- JOB
Count the lines in the data below that contain the string "kern", treating uppercase and lowercase as different, and give only the number.

- PROVIDED ENTRIES
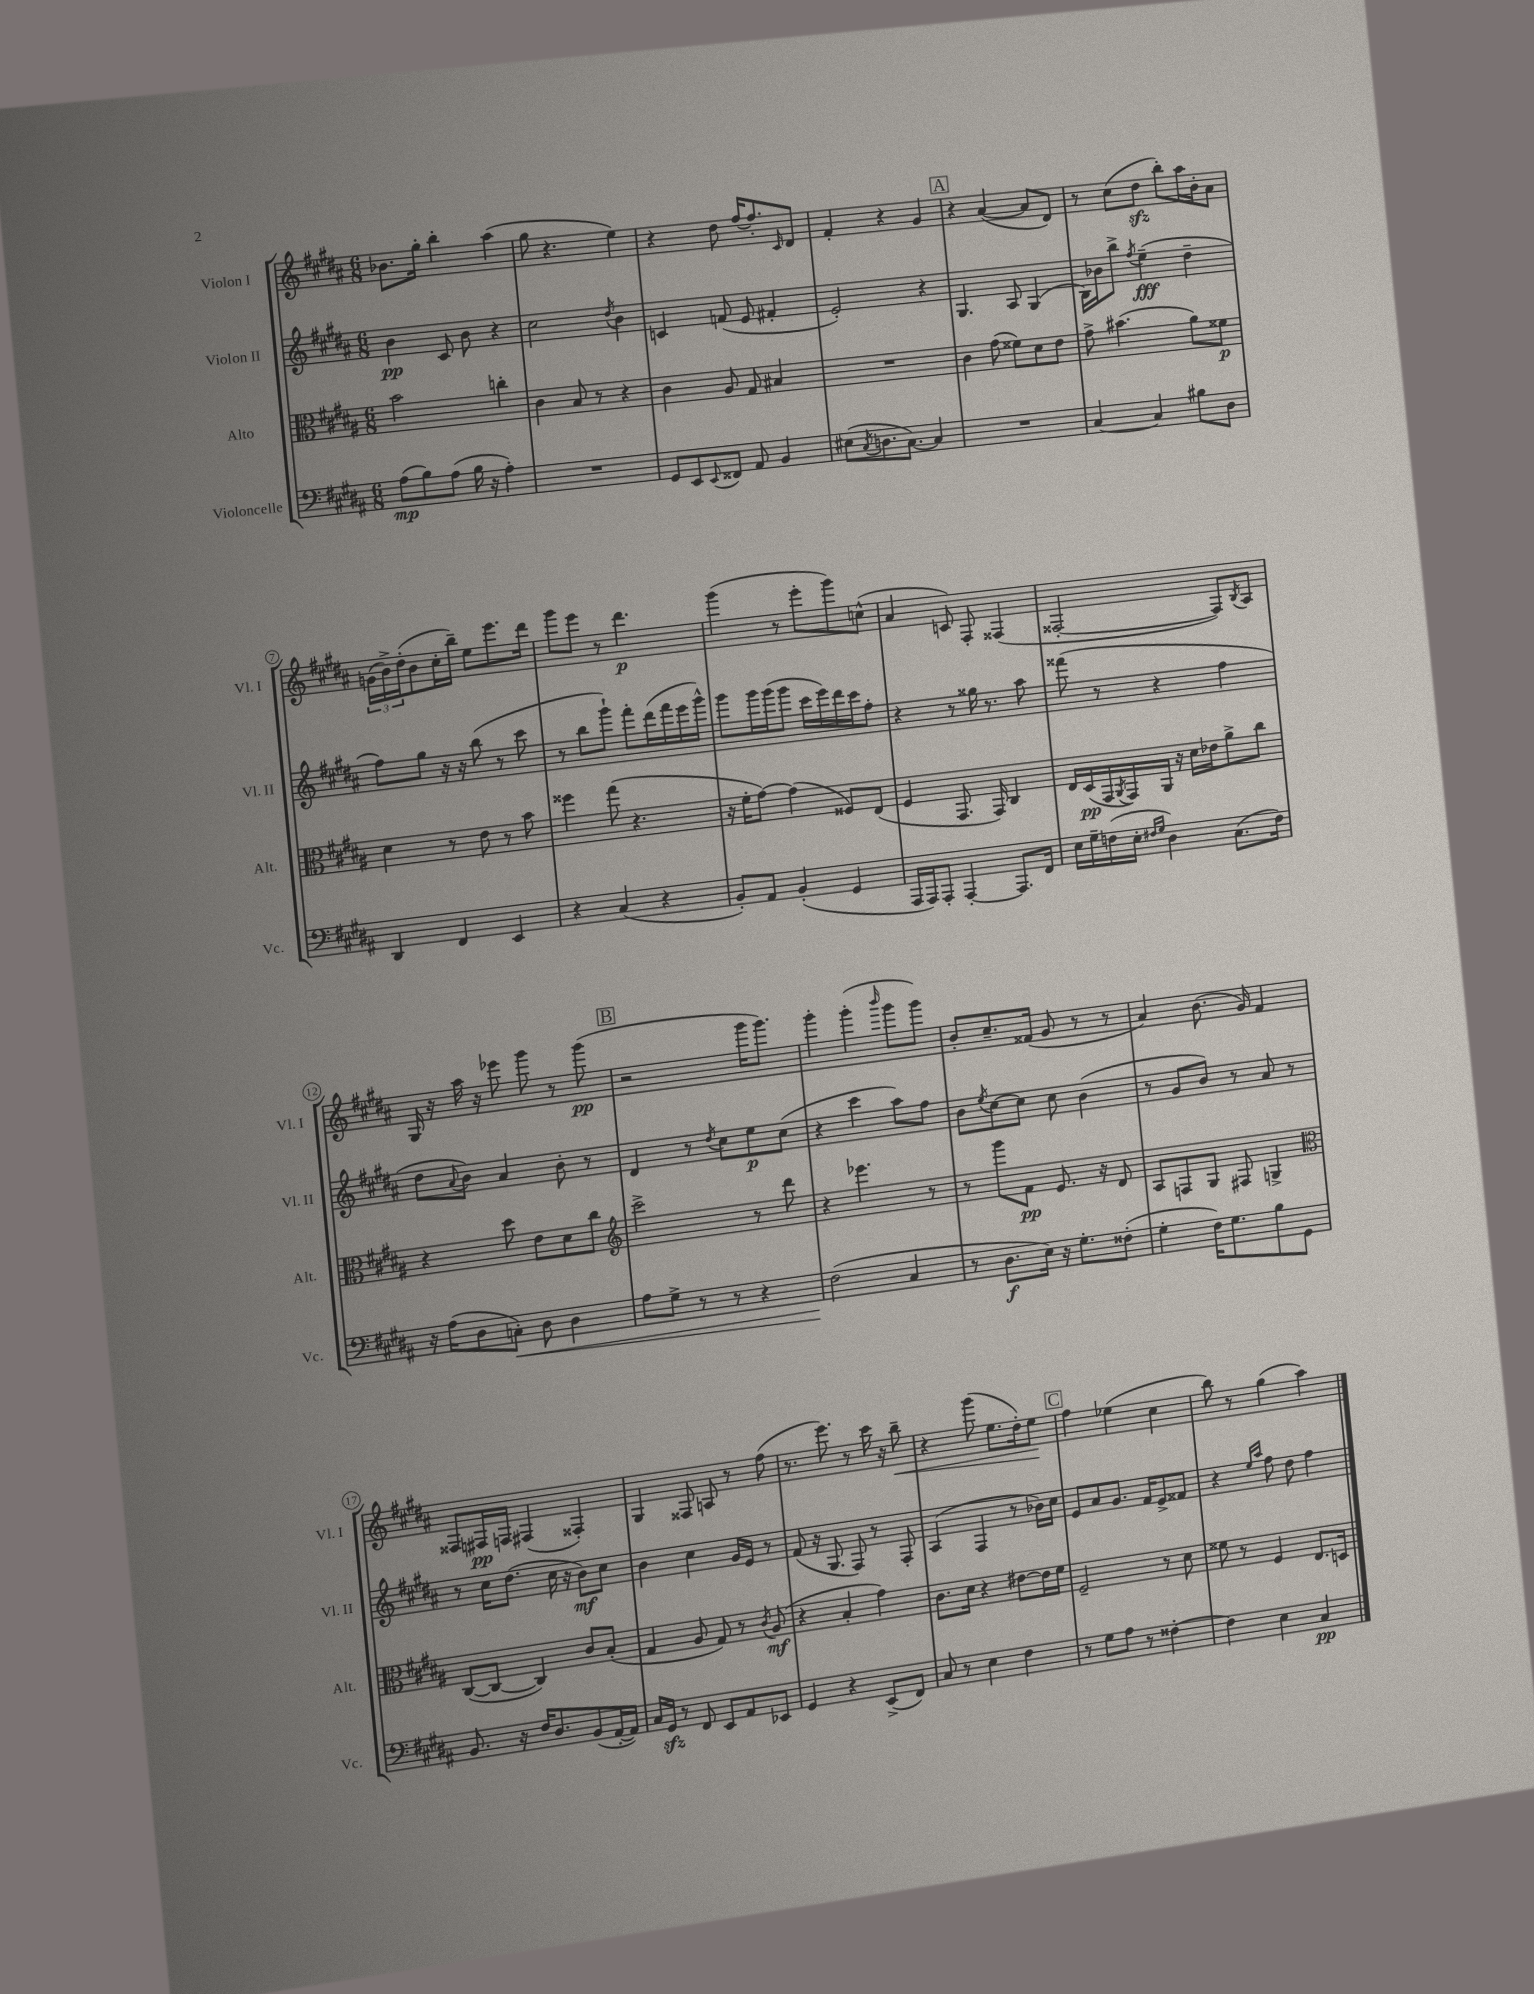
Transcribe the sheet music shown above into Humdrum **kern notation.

**kern	**kern	**kern	**kern
*staff4	*staff3	*staff2	*staff1
*clefF4	*clefC3	*clefG2	*clefG2
*k[f#c#g#d#a#]	*k[f#c#g#d#a#]	*k[f#c#g#d#a#]	*k[f#c#g#d#a#]
*M6/8	*M6/8	*M6/8	*M6/8
(8A#\L	2b\	4b\	8.b-\L
8B\)	.	.	.
.	.	.	16gg#'\Jk
(8A#\J	.	8c#/	4bb'\
16B\	.	8b\	.
16r	.	.	.
4A#'\)	4cc'\	4r	(4aa#\
=	=	=	=
2.r	4c#\	2cc#\	8gg#\
.	.	.	4.r
.	8B/	.	.
.	8r	.	.
.	.	8qdd#/	.
.	4r	4b\	4ee\)
=	=	=	=
8GG#/L	4c#\	4c/	4r
8EE/	.	.	.
8qqEE/	.	.	.
8FF##/J	8A#/	(8f/	8dd#\
8AA#/	8G#/	8e/	[16ff#/LK
.	.	.	8.ff#'/]
4BB/	4B#/	4f#'/	.
.	.	.	16qqc#/
.	.	.	8d#/J
=	=	=	=
(8E#\L	2.r	2e'/)	4f#'/
8qC#/	.	.	.
8.D\	.	.	.
.	.	.	4r
[8.C#\J)	.	.	.
4C#/]	.	4r	4g#/
=	=	=	=
2.r	4c#\	4.G#/	4r
.	(8g#\	.	([4a#/
.	8f##\L)	8A#/	.
.	8d#\	(4G#/	8a#/]L
.	8e\J	.	8d#/J)
=	=	=	=
[4C#/	8g#^\	16B\LL)	8r
.	.	16b-\J	.
.	(4.b#\	8bb^\J	(8cc#\L
.	.	8qff#/	.
4C#/]	.	(4ee~\	8dd#\J
.	.	.	8bb'\L)
8B#\L	8a#\L)	4dd#~\	16aa#\L
.	.	.	16b'\J
8D#\J	8f##\J	.	8a#\J
=	=	=	=
4DD#/	4d#\	8ff#\L)	(24g\LL
.	.	.	24b^\)
.	.	.	(24dd#'\J
.	.	8gg#\J	8b\
4FF#/	8r	16r	16cc#'\L
.	.	16r	16bb~\JJ)
.	8e\	(8bb\	8ee\L
4EE/	8r	8r	8.eee\
.	8b\	8ccc#\	.
.	.	.	16ddd#\Jk
=	=	=	=
4r	4ff##\	8r	8ggg#\L
.	.	8bb\L	8eee\J
(4C#/	(8gg#\	8ggg#`\J)	8r
.	4.r	8fff#'\L	4.ddd#\
4r	.	(16ddd#\L	.
.	.	16fff#\	.
.	.	16eee\	.
.	.	16ggg#^^\JJ)	.
=	=	=	=
8BB'/L)	16r	8ggg#\L	(4ggg#\
.	16f#'\LK	.	.
8AA#/J	[8g#\J)	16ggg#\L	.
.	.	(16ggg#\J	.
(4BB'/	(4g#\]	8ggg#\J	8r
.	.	16ccc#\LL	8eee'\L
.	.	16eee\)	.
4GG#/	8F##/L)	16ddd#\	8ggg#\)
.	.	16ccc#\J	.
.	(8E/J	8ff#'\J	(8cc^^\J
=	=	=	=
16AAA#/LL	4F#/	4r	4a#/
16AAA#/J)	.	.	.
8AAA#'/J	.	.	.
[4AAA#'/	8.GG#/	8r	8c/)
.	.	16gg##\	8F#'/
.	16GG#/)	8.r	.
8.AAA#/]L	4C#/	.	(4F##/
.	.	8aa#\	.
16FF#/Jk	.	.	.
=	=	=	=
16E\LL	16E/LL	(8fff##\	[2F##'/
16G#~\	(16D#/	.	.
(16F\	16GG#/	8r	.
.	8qAA#/	.	.
16E'\JJ	16GG#/)	.	.
16qqF#/LL	.	.	.
16qqG#/JJ	.	.	.
4D#\)	16AA#/JJ	4r	.
.	16r	.	.
.	16d#\LL	.	.
.	16e-\J	.	.
(8.C#\L	8a#^\	4ff#\	8F##/]L)
.	.	.	8qB/
.	8cc#\J	.	8A#/J
16F#\Jk)	.	.	.
=	=	=	=
16r	4r	8dd#\L	16G#/
(16A#\LK	.	.	16r
.	.	8qqa#/	.
8D#\	.	8b\J)	16aa#\
.	.	.	16r
8C'\J)	8dd#\	4a#/	8eee-\
8D#\	8e\L	.	8ggg#\
4D#\	8d#\	8b'\	8r
.	8cc#\J	8r	(8ggg#\
=	=	=	=
*	*clefG2	*	*
8A#\L	2ccc#^\	4d#/	2r
8G#^\J	.	.	.
8r	.	8r	.
.	.	8qdd#/	.
8r	.	8cc#\L	.
4r	8r	8ee\	16ggg#\LK
.	.	.	8.ggg#\J)
.	8ddd#\	(8cc#\J	.
=	=	=	=
(2F#\	4r	4r	4ggg#'\
.	4.eee-\	4ccc#\	(4ggg#'\
.	.	.	16qqbbb/
4C#/	.	8aa#\L)	8ggg#\L
.	8r	8ff#\J	8ggg#\J)
=	=	=	=
8r	8r	8b\L	8b'/L
.	.	8qee/	.
8.D#\L	8ggg#\L	[8cc#\	8.cc#~/
.	8f#\J	8cc#\]J	.
16E\Jk)	.	.	(16f##/Jk
16r	8.e/	8cc#\	8g#/
8.G#'\L	.	.	.
.	.	(4b\	8r
.	16r	.	.
(8F##'\J	8d#/	.	8r
=	=	=	=
4G#'\	8A#/L	8r	4a#/)
.	8F/	8g#/L	.
16F#\LK)	8G#/J	8b/J)	(8.b\
8.G#\	.	.	.
.	8F#/	8r	.
.	.	.	16g#/)
8B\	4G^/	8a#/	4f#/
8GG#\J	.	8r	.
=	=	=	=
*	*clefC3	*	*
8.BB/	([8C#/L	8r	8F##/L
.	8C#/_J	16cc#\LK	16F#/L
16r	.	(8.dd#\J	16F/JJ
16F#/LK	4C#/])	.	(4F#/
8.D#/	.	.	.
.	.	16cc#\	.
.	.	16r	.
(8BB/	8c#/L	8b\L)	4F##'/)
[16AA#'/L	(8B'/J	8cc#\J	.
16AA#/]JJ)	.	.	.
=	=	=	=
16C#/LL	4G#/	4b\	4G#/
16GG#/JJ	.	.	.
8r	.	.	.
8FF#/	8A#/	4cc#\	8F##/
8EE/L	8G#/)	.	8A/
8AA#/	8r	16g#/LL	8r
.	.	16e/JJ	.
.	8qc#/	.	.
8EE-/J	(8A#/	8r	(8ff#\
=	=	=	=
4GG#/	4r	(8f#/	8.r
.	.	16r	.
.	.	8.G#/	8.eee\)
4r	4B'/	.	.
.	.	8F#/)	8r
(8EE^/L	4g#\)	8r	16ccc#\
.	.	.	16r
8FF#/J)	.	8F#'/	8bb~\
=	=	=	=
8C#/	8.c#\L	(4A#/	4r
8r	.	.	.
.	16d#\Jk	.	.
4E\	4r	4F#/	(8ggg#\
.	.	.	8.ee\L
4F#\	[8e#\L	8r	.
.	.	.	16dd#'\k)
.	16e#\]L	16b-\LL)	8ee\J
.	16f#\JJ	16cc#\JJ	.
=	=	=	=
8r	2F#~/	8e/L	4ff#\
8G#\L	.	8a#/	.
8A#\J	.	8.g#/J	(4ee-\
8r	.	.	.
.	.	16f#/LK	.
[4F##'\	8r	8e^/	4cc#\
.	8d#\	8f##/J	.
=	=	=	=
4F##\]	8f##\	4r	8bb\)
.	8r	.	8r
.	.	16qqee/LL	.
.	.	16qqaa#/JJ	.
4E\	4F#/	8ff#\	(4gg#\
.	.	8dd#\	.
4C#/	8.E/L	4ff#\	4aa#\)
.	16D/Jk	.	.
==	==	==	==
*-	*-	*-	*-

- TASK RESPONSE
2